* **INPUT DATA**:

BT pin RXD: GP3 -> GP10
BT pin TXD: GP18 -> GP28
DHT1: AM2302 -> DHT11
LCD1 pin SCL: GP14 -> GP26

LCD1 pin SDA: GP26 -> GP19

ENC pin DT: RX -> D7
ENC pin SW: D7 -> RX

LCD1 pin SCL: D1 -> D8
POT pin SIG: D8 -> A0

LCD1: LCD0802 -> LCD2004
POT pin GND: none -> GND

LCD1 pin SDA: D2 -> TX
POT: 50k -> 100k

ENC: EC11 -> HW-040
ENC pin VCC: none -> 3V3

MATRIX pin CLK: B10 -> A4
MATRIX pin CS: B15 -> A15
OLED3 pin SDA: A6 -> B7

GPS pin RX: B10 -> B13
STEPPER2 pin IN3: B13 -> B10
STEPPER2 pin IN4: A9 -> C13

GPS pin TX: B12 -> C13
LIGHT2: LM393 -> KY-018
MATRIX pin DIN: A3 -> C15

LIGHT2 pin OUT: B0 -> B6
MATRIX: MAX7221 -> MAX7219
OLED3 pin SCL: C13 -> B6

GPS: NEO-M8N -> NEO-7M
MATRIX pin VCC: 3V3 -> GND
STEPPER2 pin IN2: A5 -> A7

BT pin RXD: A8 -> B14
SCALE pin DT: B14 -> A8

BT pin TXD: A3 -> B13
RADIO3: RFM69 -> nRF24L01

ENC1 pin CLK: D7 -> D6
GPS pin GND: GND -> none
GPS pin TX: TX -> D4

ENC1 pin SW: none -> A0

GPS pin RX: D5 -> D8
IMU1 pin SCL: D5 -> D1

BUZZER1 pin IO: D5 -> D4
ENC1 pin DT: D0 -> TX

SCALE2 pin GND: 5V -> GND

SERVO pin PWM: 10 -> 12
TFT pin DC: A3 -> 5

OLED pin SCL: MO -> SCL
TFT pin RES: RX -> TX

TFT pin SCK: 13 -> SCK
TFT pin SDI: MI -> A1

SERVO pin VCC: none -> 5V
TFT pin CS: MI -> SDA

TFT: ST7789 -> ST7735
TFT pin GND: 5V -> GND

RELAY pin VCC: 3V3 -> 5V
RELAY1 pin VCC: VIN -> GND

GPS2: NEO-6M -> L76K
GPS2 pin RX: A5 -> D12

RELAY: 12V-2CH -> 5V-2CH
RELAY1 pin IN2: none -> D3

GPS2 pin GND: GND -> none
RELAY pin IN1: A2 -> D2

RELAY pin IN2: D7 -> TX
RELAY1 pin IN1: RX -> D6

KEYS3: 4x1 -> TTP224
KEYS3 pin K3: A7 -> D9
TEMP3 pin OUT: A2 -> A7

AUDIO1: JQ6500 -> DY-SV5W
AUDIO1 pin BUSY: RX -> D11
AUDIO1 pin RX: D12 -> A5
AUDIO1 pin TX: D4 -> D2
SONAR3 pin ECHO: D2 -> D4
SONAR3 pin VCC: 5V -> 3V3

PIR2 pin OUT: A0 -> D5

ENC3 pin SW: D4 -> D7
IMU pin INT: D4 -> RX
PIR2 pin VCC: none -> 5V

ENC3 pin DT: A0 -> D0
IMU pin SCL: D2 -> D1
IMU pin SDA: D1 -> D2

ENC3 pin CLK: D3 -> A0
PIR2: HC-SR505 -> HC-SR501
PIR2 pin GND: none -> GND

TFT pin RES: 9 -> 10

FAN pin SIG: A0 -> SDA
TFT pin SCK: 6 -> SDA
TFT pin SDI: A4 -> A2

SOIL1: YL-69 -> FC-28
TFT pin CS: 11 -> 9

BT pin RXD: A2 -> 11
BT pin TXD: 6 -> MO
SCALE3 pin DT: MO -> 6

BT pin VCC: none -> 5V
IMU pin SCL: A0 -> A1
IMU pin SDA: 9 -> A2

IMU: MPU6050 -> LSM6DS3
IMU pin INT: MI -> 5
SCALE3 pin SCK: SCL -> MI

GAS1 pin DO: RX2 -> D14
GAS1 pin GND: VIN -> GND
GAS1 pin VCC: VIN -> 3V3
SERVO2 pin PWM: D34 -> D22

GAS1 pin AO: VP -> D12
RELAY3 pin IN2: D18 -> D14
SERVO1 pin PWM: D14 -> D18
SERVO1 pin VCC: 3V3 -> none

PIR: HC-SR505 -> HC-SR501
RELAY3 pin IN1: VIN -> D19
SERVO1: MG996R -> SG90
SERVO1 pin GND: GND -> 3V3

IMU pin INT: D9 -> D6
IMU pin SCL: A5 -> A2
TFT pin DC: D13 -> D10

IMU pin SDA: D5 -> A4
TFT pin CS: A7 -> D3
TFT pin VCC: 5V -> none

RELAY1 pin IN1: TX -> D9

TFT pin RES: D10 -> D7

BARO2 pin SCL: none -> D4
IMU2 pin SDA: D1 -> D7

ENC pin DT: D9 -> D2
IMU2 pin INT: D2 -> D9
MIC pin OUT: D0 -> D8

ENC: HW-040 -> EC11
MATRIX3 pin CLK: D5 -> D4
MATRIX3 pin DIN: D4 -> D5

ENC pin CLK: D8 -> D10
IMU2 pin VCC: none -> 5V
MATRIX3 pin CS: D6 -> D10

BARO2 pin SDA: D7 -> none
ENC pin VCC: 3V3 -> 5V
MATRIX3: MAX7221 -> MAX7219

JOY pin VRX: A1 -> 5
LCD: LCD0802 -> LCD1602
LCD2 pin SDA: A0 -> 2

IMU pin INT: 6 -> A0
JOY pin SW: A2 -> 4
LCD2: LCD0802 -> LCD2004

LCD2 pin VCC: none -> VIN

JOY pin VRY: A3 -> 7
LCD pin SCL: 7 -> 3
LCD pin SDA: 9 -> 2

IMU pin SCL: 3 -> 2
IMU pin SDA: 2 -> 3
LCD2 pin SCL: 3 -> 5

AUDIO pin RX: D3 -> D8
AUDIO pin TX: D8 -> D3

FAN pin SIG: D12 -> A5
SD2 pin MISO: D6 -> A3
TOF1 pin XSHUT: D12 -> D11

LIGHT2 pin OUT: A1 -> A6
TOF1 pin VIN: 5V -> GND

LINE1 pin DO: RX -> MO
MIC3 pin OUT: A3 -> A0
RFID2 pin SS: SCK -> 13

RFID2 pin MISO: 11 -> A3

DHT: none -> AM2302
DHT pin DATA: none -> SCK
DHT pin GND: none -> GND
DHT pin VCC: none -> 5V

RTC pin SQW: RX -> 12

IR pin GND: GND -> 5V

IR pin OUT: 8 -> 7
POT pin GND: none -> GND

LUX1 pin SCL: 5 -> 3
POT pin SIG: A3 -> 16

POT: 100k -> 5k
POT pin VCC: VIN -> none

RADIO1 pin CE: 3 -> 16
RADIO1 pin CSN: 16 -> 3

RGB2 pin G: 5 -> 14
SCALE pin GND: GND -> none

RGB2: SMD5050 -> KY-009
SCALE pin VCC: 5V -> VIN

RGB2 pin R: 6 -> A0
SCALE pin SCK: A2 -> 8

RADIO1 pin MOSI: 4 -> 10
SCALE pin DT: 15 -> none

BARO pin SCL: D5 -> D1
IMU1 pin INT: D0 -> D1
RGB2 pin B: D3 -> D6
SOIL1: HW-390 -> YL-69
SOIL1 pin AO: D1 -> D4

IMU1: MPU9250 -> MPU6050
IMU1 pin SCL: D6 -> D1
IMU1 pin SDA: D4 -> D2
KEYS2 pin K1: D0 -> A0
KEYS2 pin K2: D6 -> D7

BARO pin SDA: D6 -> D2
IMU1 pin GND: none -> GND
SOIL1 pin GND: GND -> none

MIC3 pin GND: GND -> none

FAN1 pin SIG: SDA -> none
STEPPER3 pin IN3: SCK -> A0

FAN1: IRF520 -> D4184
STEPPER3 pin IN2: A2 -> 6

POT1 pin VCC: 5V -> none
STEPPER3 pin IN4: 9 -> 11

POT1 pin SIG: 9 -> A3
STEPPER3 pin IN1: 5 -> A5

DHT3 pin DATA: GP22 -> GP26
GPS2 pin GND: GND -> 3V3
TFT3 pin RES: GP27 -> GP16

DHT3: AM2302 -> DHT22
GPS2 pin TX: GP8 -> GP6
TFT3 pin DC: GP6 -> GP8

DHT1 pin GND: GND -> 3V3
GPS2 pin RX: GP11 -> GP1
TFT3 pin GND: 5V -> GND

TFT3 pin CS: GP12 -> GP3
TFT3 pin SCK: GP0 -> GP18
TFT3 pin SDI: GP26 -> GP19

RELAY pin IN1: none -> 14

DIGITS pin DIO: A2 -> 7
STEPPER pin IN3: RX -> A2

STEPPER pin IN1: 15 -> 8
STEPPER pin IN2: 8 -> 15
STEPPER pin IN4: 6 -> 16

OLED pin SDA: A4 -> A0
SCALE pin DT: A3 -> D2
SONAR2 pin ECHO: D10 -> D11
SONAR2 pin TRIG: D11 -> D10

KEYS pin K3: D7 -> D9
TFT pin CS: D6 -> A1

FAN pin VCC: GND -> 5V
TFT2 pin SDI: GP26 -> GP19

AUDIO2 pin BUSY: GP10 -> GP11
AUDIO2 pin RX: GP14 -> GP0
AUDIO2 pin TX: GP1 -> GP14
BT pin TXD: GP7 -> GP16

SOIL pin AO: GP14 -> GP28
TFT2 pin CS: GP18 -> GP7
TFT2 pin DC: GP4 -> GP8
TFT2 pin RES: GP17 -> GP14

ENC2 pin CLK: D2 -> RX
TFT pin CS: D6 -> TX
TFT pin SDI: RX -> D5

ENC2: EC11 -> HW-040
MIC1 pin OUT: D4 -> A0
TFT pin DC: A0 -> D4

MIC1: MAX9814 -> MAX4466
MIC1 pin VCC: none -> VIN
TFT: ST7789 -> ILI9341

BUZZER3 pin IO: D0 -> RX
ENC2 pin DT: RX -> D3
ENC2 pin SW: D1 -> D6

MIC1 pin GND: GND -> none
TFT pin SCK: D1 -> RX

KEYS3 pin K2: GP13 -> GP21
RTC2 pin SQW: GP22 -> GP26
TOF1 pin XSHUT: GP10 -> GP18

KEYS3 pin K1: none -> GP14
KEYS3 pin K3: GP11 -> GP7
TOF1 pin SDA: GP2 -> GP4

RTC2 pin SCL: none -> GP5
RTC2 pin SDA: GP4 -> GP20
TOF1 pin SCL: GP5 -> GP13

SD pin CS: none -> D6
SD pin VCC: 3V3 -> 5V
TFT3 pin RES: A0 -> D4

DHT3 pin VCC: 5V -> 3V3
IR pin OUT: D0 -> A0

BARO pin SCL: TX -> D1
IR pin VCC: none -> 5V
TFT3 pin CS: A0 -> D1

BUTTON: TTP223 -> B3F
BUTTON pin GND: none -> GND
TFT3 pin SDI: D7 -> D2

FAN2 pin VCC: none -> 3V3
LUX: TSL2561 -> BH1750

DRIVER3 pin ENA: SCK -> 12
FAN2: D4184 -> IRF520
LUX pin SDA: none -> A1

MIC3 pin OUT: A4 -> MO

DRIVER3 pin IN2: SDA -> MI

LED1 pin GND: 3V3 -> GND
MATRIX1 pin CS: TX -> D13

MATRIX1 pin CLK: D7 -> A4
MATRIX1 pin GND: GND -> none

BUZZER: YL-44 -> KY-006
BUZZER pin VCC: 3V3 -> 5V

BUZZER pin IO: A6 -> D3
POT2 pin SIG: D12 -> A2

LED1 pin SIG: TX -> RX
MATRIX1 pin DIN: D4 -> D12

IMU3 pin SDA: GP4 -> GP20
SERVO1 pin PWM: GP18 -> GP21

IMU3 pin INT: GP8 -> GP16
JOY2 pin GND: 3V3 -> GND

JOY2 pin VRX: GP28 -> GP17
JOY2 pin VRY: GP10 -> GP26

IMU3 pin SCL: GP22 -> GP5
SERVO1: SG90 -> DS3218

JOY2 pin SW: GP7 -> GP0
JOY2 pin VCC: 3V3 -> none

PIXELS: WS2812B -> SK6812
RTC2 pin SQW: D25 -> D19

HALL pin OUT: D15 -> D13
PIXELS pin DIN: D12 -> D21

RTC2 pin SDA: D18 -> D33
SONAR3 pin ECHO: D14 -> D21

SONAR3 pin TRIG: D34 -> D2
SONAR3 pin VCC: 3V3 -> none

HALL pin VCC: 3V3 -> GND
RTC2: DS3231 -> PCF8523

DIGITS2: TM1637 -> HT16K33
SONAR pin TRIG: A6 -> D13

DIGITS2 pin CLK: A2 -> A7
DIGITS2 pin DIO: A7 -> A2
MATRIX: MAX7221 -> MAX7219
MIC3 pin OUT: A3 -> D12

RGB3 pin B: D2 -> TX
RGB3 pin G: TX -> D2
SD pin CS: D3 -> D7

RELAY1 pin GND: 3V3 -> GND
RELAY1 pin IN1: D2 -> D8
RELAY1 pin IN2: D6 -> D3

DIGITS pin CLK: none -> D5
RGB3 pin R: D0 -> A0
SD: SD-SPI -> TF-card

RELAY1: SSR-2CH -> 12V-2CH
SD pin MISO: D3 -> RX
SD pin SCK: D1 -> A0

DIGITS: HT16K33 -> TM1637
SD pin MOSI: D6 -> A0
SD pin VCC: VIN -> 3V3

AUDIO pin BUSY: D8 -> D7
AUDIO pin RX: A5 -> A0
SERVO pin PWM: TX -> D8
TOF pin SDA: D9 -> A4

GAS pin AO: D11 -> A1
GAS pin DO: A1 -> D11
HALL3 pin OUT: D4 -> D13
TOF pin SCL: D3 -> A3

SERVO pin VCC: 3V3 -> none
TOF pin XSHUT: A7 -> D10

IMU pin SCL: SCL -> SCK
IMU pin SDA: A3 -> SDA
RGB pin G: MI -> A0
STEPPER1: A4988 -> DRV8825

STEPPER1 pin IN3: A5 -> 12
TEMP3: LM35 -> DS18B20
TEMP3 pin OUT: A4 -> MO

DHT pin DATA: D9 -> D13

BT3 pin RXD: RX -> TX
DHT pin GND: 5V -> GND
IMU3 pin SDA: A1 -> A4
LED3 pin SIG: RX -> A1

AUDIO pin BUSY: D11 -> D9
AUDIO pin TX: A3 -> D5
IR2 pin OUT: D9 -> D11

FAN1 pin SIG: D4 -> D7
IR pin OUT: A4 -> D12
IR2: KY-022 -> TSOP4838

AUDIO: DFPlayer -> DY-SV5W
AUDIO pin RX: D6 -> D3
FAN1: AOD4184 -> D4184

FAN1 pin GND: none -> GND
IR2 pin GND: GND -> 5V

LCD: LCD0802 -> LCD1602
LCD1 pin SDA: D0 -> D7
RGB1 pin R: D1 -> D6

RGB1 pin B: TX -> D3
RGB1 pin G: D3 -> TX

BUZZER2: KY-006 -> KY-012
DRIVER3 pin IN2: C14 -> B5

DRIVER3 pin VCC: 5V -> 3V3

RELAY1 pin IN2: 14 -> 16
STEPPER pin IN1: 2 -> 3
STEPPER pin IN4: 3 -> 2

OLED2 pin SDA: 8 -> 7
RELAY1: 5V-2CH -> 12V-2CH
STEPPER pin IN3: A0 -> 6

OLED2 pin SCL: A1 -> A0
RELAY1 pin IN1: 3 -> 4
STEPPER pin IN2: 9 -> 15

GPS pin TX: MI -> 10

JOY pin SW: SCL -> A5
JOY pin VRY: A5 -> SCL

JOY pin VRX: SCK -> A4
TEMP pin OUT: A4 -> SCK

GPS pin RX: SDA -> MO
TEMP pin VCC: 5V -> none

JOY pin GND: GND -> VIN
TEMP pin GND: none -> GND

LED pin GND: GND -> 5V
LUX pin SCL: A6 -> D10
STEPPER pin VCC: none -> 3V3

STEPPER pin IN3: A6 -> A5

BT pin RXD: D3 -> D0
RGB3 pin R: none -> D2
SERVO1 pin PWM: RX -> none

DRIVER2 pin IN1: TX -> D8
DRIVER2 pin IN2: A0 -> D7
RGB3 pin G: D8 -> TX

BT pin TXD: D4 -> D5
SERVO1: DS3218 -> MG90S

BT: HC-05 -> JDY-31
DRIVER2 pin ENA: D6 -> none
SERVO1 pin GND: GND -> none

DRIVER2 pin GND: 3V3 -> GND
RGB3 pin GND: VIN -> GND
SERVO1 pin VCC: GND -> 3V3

* **TRY IT**: Only lines with the word "PIXELS" are needed. Copy them from the preceding records.

* **WRITTEN ANSWER**:
PIXELS: WS2812B -> SK6812
PIXELS pin DIN: D12 -> D21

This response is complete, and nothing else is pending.